_PROBLEM TO WORK ON_. Down to the last line, set down the listing below exactly, apart from its pictures.

_DATA PROVIDED_.
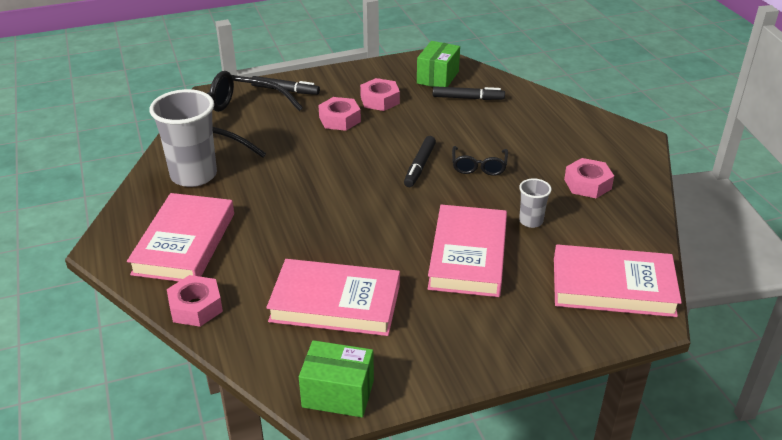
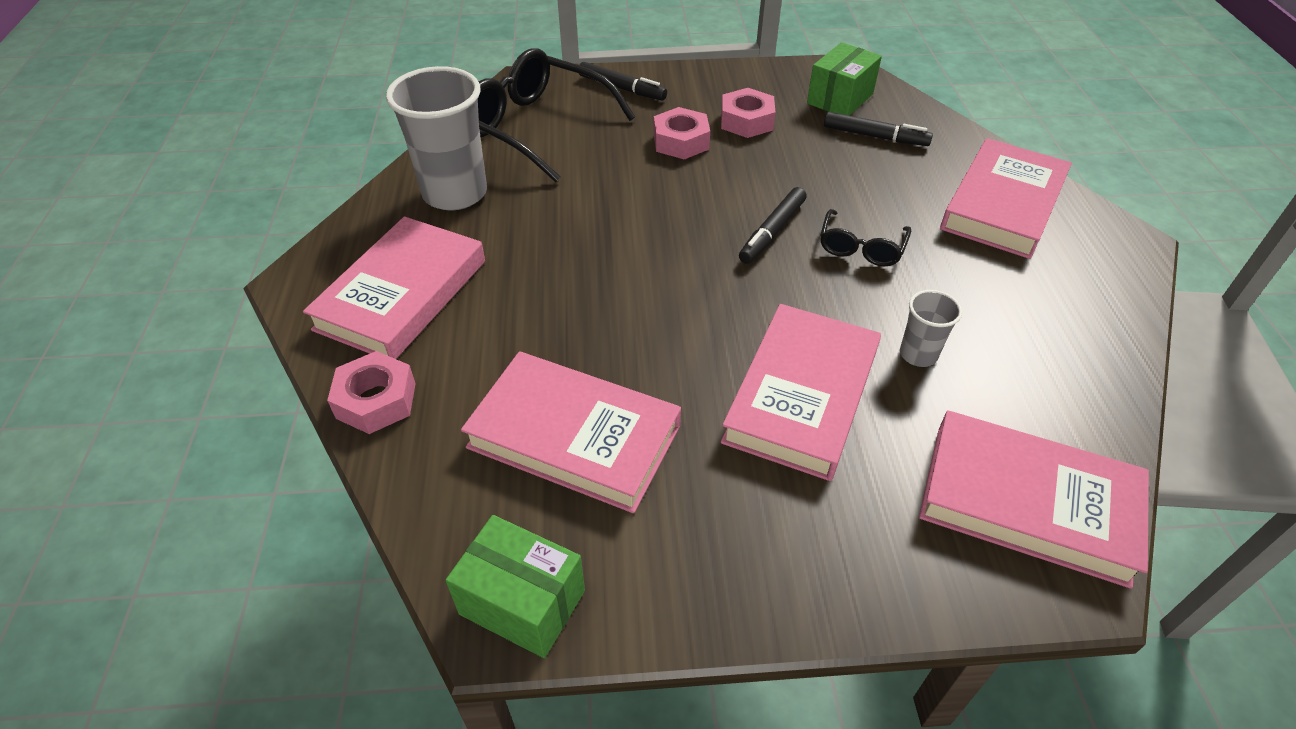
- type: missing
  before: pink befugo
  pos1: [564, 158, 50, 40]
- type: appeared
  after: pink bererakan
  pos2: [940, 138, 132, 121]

_OUTPUT_.
- type: missing
  before: pink befugo
  pos1: [564, 158, 50, 40]
- type: appeared
  after: pink bererakan
  pos2: [940, 138, 132, 121]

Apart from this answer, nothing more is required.